- INSTRUCTIONS TO FOLLOW:
With the line containing "J3 pin 3: VS -> none" as the starting point, output the remaining lines of the data exactly as they are, through the last.

BEGIN RECORDS FOR THE EXERCISE

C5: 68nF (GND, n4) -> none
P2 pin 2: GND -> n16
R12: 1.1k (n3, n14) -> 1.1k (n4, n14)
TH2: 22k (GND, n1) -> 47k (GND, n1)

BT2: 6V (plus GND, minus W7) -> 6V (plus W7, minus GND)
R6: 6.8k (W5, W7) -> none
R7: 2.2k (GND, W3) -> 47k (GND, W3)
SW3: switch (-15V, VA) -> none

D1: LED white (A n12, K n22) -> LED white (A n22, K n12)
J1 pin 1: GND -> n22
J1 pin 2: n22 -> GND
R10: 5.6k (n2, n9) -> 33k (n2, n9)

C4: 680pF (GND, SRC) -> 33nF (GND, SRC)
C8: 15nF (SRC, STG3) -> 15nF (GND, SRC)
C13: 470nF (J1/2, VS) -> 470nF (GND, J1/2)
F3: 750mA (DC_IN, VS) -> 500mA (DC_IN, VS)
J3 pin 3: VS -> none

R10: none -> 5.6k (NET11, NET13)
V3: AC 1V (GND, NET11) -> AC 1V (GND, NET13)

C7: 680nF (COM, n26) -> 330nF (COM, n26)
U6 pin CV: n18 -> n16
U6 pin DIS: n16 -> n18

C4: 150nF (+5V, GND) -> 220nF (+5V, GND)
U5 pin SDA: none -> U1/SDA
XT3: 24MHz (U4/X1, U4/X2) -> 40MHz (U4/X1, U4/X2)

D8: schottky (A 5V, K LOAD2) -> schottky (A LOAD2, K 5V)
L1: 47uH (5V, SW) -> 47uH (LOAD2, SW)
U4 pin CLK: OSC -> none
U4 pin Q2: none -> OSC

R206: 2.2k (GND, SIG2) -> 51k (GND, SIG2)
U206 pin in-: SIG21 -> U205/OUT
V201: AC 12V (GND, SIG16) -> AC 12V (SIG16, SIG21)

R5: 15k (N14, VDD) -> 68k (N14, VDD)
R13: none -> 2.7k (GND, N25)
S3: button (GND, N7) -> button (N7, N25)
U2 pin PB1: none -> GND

END RECORDS FOR THE EXERCISE

- TASK SOLUTION:
J3 pin 3: VS -> none

R10: none -> 5.6k (NET11, NET13)
V3: AC 1V (GND, NET11) -> AC 1V (GND, NET13)

C7: 680nF (COM, n26) -> 330nF (COM, n26)
U6 pin CV: n18 -> n16
U6 pin DIS: n16 -> n18

C4: 150nF (+5V, GND) -> 220nF (+5V, GND)
U5 pin SDA: none -> U1/SDA
XT3: 24MHz (U4/X1, U4/X2) -> 40MHz (U4/X1, U4/X2)

D8: schottky (A 5V, K LOAD2) -> schottky (A LOAD2, K 5V)
L1: 47uH (5V, SW) -> 47uH (LOAD2, SW)
U4 pin CLK: OSC -> none
U4 pin Q2: none -> OSC

R206: 2.2k (GND, SIG2) -> 51k (GND, SIG2)
U206 pin in-: SIG21 -> U205/OUT
V201: AC 12V (GND, SIG16) -> AC 12V (SIG16, SIG21)

R5: 15k (N14, VDD) -> 68k (N14, VDD)
R13: none -> 2.7k (GND, N25)
S3: button (GND, N7) -> button (N7, N25)
U2 pin PB1: none -> GND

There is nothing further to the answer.